§ Goal of the exercise
Only the lines from the top of the records below through the line containing "cyan circle: (62, 35) -> (138, 68), size x0.7" should be printed, exactly and without pictures.

§ Material to process
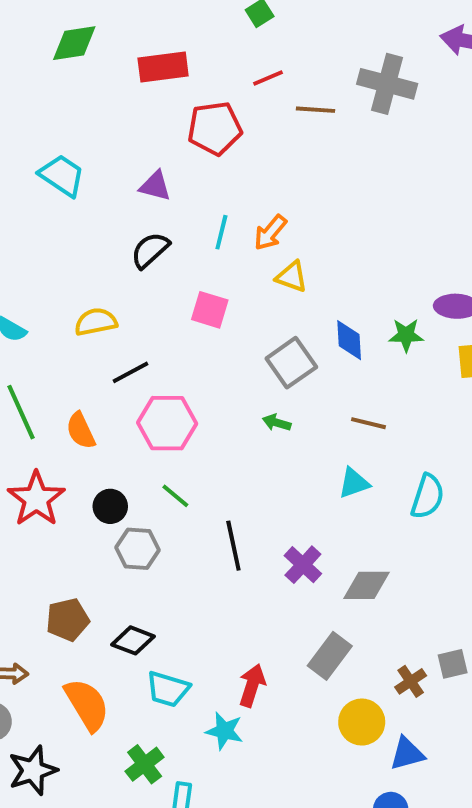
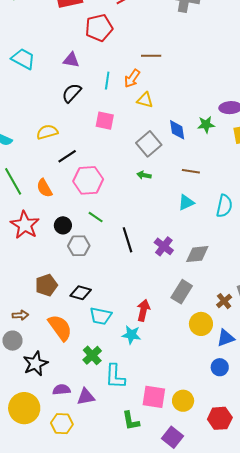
brown line: (315, 110) -> (151, 56), moved

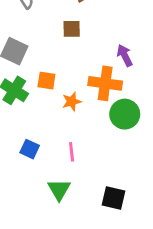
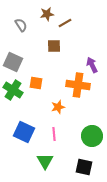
orange star: (72, 102) -> (58, 107), moved
green circle: (125, 114) -> (92, 136), moved
blue square: (30, 149) -> (24, 132), size x1.5

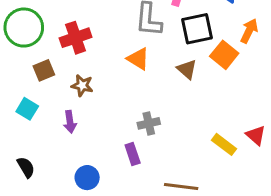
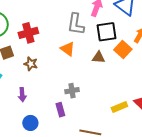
brown triangle: (187, 69) -> (98, 57), turned -40
purple arrow: (70, 122) -> (22, 95), moved
yellow rectangle: (224, 144) -> (119, 107), turned -63

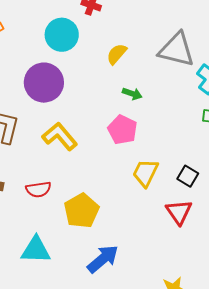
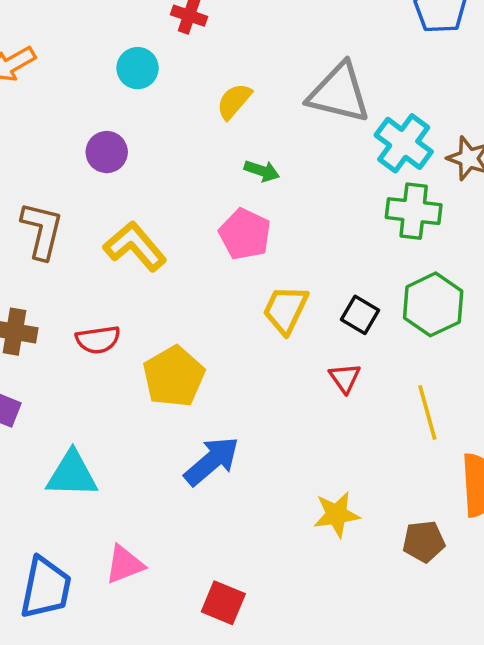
cyan circle: (62, 35) -> (138, 68), size x0.7
purple circle: (44, 83) -> (107, 152), size x0.6
red triangle: (179, 212) -> (345, 378), size x0.7
cyan triangle: (36, 250) -> (72, 474), moved

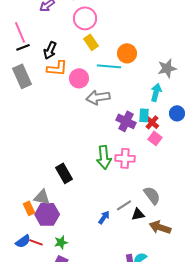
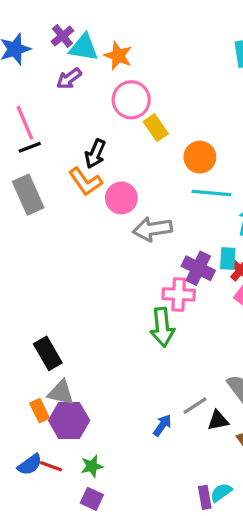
yellow rectangle: (91, 42) -> (156, 128), moved
black arrow: (50, 50) -> (95, 154), moved
cyan line: (109, 66) -> (211, 193), moved
orange L-shape: (57, 68) -> (85, 182), turned 50
pink cross: (125, 158) -> (179, 294), moved
black rectangle: (64, 173) -> (48, 353), moved

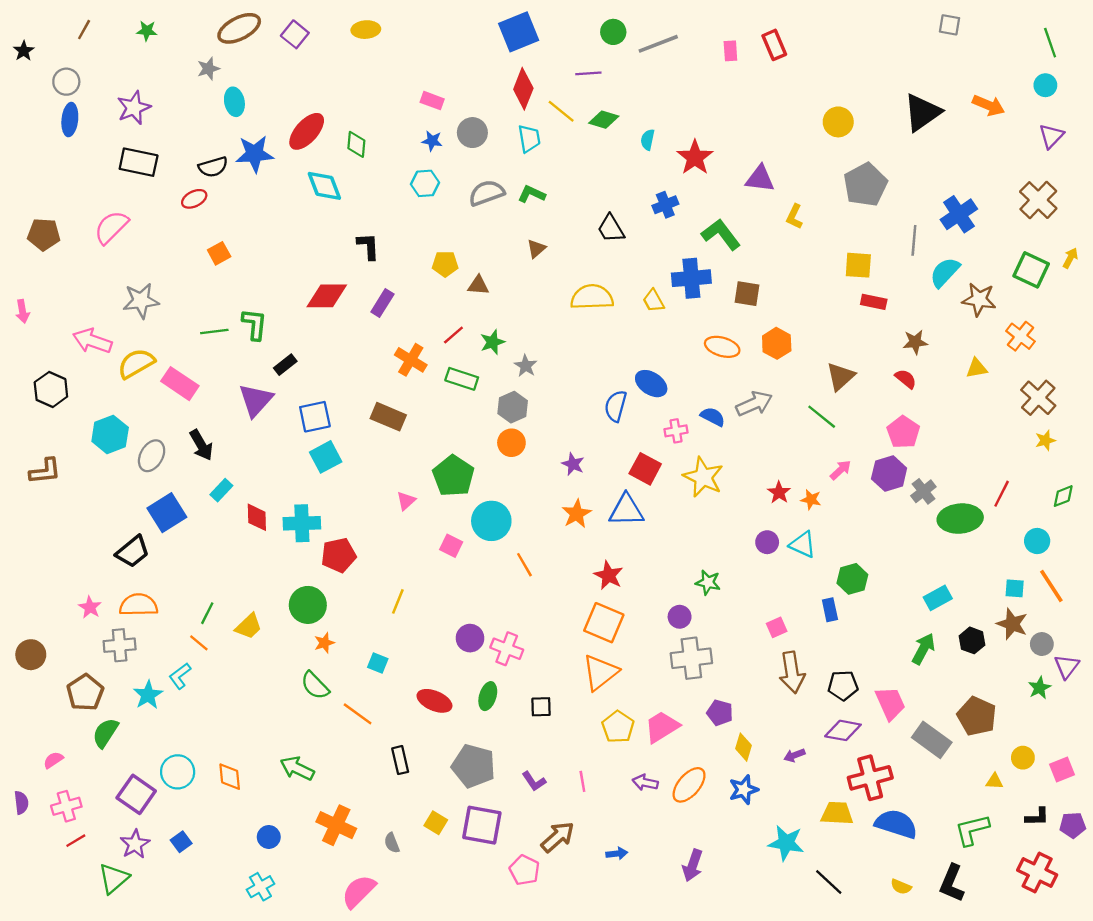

§ Result of this exercise
brown line: (315, 110) -> (151, 56), moved

orange star: (72, 102) -> (58, 107), moved
green circle: (125, 114) -> (92, 136), moved
blue square: (30, 149) -> (24, 132), size x1.5

brown triangle: (187, 69) -> (98, 57), turned -40
purple arrow: (70, 122) -> (22, 95), moved
yellow rectangle: (224, 144) -> (119, 107), turned -63

cyan circle: (62, 35) -> (138, 68), size x0.7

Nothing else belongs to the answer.